Materials provided:
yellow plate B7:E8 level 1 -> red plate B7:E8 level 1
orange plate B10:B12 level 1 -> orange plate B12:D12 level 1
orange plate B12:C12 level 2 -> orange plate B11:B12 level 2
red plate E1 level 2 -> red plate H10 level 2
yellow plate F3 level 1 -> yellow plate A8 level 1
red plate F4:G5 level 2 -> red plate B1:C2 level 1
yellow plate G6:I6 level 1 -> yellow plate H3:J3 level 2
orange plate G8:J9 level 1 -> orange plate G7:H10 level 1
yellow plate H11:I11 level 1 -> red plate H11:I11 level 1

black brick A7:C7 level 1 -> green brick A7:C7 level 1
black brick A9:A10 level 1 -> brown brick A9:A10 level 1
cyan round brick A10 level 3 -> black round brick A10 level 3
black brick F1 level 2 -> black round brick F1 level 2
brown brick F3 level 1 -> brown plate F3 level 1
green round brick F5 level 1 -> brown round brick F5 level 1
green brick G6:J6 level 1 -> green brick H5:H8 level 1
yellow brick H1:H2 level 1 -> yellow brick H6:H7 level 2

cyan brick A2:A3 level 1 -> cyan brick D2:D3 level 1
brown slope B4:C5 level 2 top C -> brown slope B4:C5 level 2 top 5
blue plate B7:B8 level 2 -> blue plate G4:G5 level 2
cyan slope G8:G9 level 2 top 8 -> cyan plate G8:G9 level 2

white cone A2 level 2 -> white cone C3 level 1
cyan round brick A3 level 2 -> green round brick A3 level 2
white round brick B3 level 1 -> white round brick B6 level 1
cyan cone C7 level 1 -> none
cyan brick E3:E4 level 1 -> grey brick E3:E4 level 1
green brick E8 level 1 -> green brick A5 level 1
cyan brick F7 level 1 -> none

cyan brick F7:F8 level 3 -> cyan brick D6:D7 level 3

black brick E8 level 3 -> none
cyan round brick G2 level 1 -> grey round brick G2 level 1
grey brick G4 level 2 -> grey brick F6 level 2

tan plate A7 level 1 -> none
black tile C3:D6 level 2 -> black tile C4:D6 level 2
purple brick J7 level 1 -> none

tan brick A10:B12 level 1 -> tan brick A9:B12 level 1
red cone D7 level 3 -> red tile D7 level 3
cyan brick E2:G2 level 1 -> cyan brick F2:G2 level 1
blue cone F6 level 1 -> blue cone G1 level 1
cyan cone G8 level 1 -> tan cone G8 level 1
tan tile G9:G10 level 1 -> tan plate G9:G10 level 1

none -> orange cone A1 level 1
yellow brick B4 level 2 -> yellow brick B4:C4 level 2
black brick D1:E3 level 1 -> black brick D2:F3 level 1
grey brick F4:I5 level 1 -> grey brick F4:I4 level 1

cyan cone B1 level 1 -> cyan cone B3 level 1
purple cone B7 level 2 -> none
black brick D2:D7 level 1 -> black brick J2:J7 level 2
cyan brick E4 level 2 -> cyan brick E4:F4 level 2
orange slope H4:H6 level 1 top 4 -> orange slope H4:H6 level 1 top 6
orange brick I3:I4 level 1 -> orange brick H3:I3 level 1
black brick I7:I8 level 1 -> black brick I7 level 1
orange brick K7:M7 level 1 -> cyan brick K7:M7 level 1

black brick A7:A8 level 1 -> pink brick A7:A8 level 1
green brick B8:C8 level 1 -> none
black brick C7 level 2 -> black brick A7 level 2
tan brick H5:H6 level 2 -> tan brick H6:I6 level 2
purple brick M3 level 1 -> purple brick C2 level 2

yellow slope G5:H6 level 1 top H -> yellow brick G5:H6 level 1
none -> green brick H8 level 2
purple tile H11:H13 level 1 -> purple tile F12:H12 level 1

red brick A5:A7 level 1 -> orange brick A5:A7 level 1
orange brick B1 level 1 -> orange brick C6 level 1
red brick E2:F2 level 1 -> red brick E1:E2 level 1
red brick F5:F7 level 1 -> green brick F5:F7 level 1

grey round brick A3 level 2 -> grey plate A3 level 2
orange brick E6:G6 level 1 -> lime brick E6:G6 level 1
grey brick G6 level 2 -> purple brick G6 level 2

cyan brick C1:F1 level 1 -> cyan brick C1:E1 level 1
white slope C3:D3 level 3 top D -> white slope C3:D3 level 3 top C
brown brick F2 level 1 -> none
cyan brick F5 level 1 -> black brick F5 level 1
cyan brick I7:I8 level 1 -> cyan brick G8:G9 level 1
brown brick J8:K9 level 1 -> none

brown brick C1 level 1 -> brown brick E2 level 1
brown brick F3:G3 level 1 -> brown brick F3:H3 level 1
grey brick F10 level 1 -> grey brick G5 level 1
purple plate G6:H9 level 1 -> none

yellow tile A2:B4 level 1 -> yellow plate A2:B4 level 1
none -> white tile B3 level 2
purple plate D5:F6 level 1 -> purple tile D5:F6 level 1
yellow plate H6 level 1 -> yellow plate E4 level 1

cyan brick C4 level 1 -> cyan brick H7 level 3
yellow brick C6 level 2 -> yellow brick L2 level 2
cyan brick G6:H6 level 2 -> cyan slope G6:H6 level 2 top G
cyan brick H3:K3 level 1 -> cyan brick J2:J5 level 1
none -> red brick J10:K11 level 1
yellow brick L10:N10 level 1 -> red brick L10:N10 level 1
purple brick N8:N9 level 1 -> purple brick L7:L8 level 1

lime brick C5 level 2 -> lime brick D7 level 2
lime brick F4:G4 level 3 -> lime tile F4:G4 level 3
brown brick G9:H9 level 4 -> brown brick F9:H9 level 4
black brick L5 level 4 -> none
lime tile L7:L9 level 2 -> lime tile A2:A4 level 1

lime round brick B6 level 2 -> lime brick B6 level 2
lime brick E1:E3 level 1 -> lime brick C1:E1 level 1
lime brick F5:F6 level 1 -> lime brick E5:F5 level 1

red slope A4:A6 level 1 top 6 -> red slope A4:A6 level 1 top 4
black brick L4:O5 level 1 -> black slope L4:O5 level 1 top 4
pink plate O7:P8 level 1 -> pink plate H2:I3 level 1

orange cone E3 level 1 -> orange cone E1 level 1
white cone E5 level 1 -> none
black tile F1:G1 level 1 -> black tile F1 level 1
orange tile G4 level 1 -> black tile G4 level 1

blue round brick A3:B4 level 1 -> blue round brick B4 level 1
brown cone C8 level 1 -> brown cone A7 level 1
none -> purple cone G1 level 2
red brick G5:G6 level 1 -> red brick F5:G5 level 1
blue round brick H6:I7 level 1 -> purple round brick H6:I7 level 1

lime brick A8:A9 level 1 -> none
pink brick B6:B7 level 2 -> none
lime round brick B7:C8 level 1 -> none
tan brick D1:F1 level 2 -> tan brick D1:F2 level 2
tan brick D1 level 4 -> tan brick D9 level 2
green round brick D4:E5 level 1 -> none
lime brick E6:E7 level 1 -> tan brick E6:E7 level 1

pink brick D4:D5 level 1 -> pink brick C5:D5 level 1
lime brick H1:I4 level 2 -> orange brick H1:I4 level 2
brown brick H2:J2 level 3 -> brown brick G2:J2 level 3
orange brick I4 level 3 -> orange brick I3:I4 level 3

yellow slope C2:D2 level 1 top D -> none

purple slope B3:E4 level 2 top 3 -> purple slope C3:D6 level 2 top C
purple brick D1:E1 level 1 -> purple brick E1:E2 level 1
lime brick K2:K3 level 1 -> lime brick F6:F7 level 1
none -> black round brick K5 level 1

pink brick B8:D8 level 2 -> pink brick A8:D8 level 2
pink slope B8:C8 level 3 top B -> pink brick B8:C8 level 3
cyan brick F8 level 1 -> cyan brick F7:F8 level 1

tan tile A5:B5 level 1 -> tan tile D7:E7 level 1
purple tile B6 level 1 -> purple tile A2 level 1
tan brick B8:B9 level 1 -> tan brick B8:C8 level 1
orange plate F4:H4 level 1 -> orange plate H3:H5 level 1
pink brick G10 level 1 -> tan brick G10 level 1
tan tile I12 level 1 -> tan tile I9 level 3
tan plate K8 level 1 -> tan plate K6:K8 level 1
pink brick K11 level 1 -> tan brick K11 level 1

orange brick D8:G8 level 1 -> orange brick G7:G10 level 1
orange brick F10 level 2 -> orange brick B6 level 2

Problem details: Please print the material above exactly as it appears, from its first line through the line containing "yellow plate H11:I11", inclusive, and stop there.

Problem solution:
yellow plate B7:E8 level 1 -> red plate B7:E8 level 1
orange plate B10:B12 level 1 -> orange plate B12:D12 level 1
orange plate B12:C12 level 2 -> orange plate B11:B12 level 2
red plate E1 level 2 -> red plate H10 level 2
yellow plate F3 level 1 -> yellow plate A8 level 1
red plate F4:G5 level 2 -> red plate B1:C2 level 1
yellow plate G6:I6 level 1 -> yellow plate H3:J3 level 2
orange plate G8:J9 level 1 -> orange plate G7:H10 level 1
yellow plate H11:I11 level 1 -> red plate H11:I11 level 1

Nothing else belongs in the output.